**Data items:**

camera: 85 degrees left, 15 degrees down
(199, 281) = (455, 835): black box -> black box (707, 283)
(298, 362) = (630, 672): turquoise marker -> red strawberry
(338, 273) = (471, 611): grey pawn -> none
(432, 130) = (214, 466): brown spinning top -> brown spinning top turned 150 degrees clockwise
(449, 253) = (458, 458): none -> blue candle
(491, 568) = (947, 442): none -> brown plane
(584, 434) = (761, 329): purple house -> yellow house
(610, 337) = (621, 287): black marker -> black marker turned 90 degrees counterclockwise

* * *

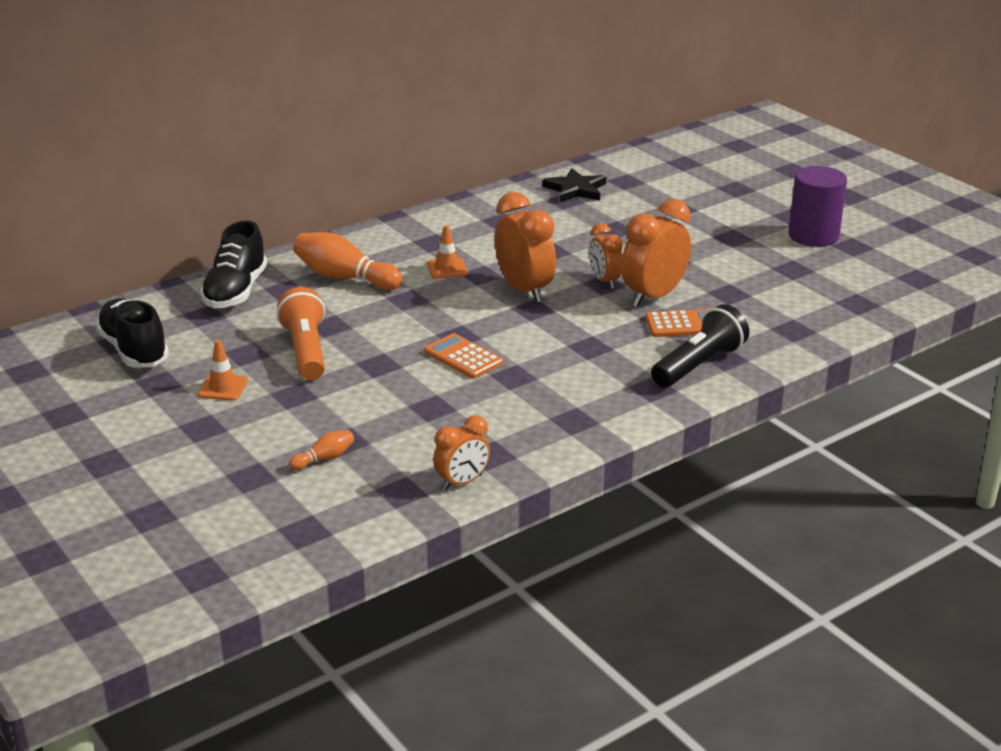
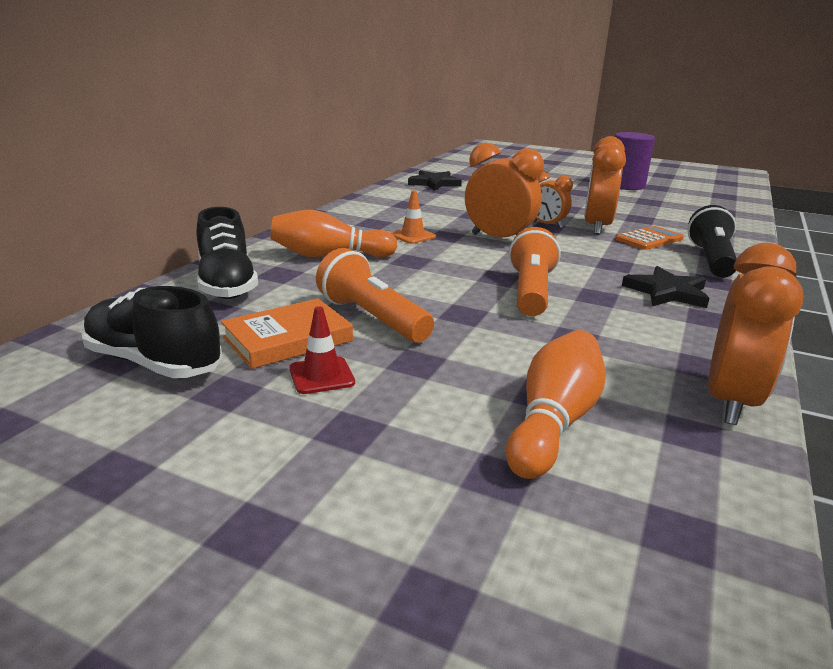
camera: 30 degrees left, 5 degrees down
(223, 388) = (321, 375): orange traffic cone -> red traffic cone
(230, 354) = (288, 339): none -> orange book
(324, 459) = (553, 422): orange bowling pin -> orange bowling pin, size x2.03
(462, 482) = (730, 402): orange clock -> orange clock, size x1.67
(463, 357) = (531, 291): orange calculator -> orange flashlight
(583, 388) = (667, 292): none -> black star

**Activity:**
Output only an exact transcription of the lines above from the one with "(463, 357) = (531, 291): orange" up to and including the one with "(583, 388) = (667, 292): none -> black star".

**Result of the exercise:**
(463, 357) = (531, 291): orange calculator -> orange flashlight
(583, 388) = (667, 292): none -> black star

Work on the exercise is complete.